◆ Your task
Go line by line through the listing below and copy those that hold "golden".
§ §
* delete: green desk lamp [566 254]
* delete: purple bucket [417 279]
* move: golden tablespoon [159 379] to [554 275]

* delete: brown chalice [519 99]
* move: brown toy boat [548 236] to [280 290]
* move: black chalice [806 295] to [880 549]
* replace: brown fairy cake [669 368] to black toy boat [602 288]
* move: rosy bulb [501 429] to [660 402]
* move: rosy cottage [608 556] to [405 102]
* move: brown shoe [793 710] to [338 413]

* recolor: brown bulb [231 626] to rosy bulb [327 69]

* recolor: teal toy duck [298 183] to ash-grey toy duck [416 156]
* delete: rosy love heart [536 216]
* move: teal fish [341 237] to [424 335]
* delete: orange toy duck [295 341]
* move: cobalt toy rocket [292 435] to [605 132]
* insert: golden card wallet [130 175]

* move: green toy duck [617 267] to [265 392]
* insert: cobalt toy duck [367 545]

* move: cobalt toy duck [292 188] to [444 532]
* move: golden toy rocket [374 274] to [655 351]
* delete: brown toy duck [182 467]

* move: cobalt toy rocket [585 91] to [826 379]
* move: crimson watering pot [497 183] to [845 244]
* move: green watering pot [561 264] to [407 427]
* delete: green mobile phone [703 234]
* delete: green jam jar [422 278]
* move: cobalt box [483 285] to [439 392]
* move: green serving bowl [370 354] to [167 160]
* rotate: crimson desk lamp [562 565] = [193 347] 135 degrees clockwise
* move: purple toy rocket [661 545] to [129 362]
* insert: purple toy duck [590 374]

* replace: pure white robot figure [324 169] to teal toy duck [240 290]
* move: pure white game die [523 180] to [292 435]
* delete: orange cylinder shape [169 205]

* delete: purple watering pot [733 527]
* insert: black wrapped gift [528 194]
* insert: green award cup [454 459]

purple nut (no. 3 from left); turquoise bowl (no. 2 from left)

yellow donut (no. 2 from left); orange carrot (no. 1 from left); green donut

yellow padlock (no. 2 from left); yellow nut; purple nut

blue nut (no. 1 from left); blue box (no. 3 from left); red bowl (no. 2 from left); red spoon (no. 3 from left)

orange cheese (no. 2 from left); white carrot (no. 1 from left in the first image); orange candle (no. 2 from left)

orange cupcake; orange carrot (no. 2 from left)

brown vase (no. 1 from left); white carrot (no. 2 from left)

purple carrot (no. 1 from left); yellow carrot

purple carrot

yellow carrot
§ §
◆ Answer space
* move: golden tablespoon [159 379] to [554 275]
* insert: golden card wallet [130 175]
* move: golden toy rocket [374 274] to [655 351]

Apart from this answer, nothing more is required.